Prompt: From the records that follow, copy every line in which "cobalt" appears.
┏━━
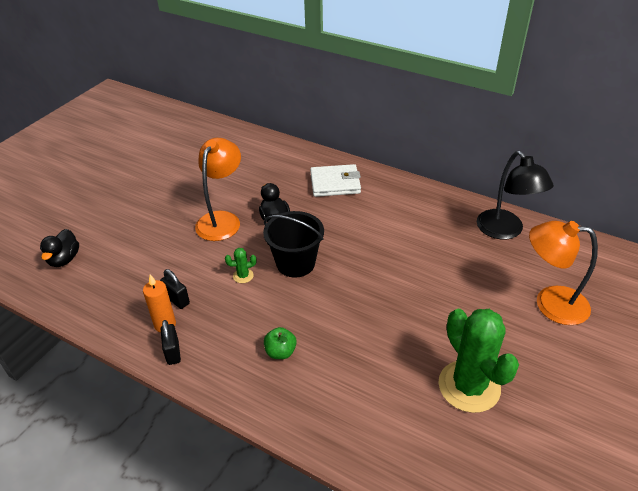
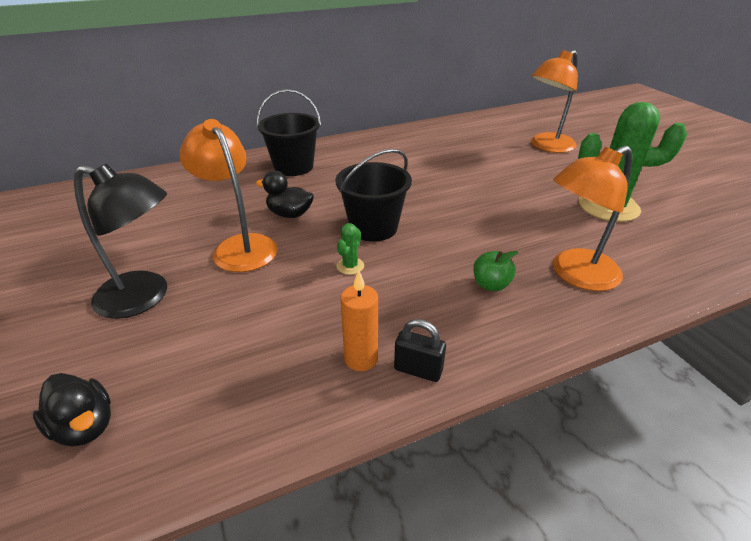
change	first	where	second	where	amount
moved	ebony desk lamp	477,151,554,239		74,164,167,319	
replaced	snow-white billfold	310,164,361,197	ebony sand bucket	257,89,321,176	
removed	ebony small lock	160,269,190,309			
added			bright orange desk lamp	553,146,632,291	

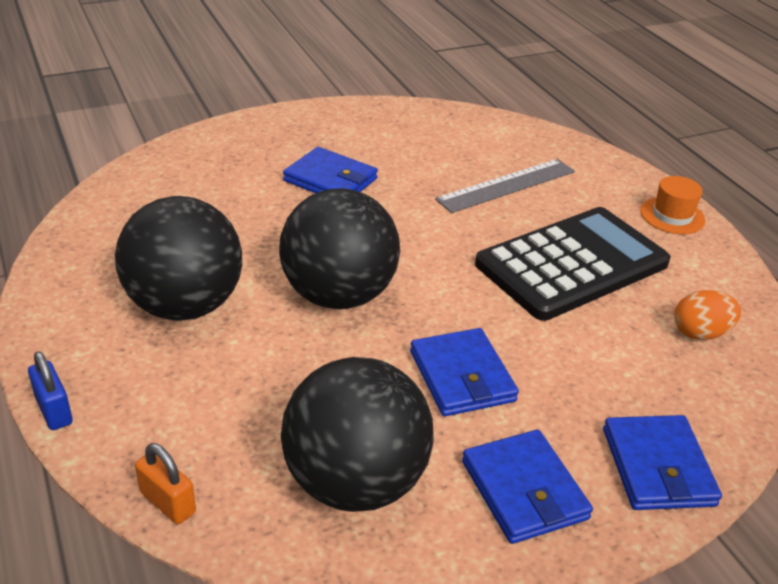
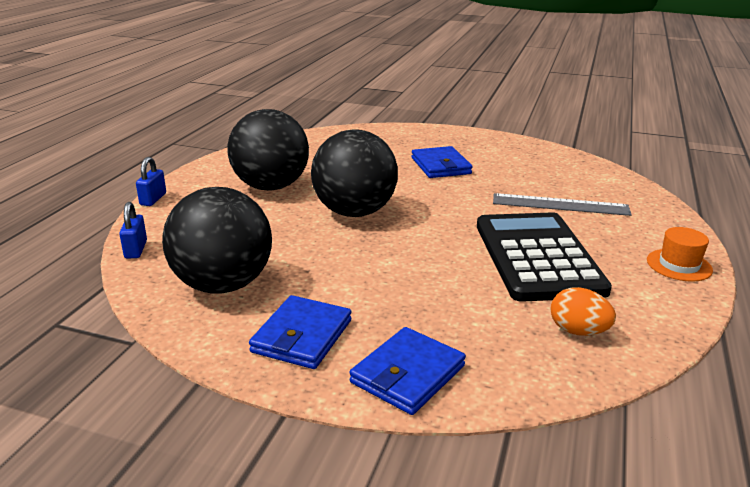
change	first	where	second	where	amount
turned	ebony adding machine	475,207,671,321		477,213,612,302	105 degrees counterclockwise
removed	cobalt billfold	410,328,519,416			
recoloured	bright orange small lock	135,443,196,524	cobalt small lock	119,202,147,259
┗━━
┏━━
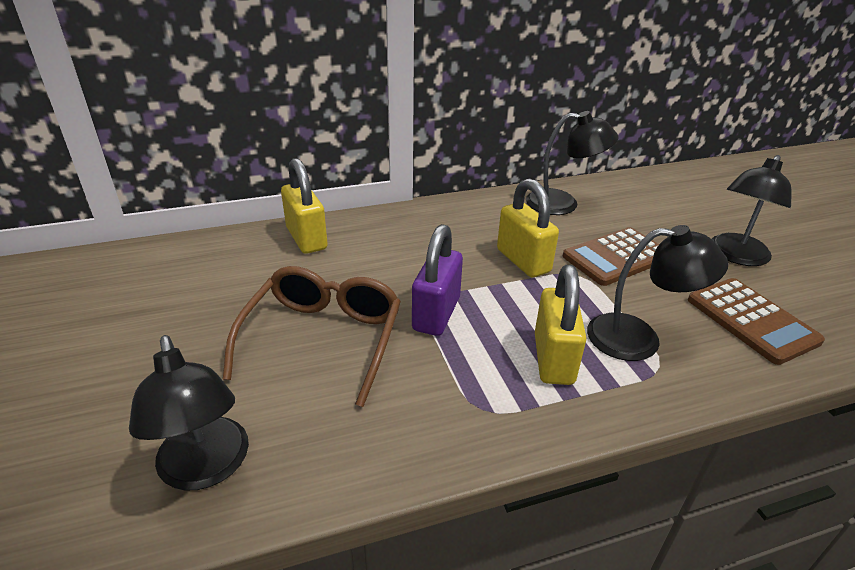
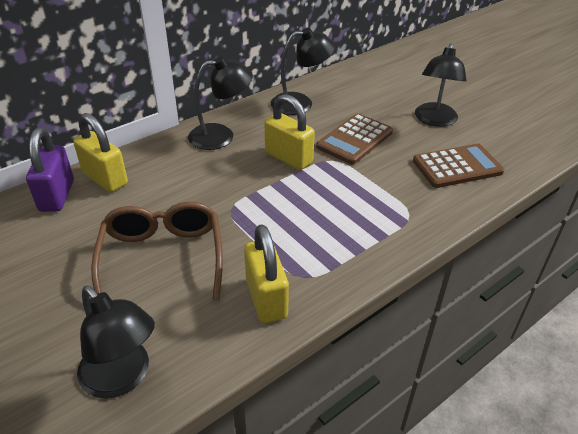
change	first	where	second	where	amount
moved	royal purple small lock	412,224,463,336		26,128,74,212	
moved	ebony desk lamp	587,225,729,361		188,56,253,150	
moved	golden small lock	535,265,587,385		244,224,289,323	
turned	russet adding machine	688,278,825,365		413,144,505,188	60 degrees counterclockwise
┗━━
Output below:
removed	cobalt billfold	410,328,519,416			
recoloured	bright orange small lock	135,443,196,524	cobalt small lock	119,202,147,259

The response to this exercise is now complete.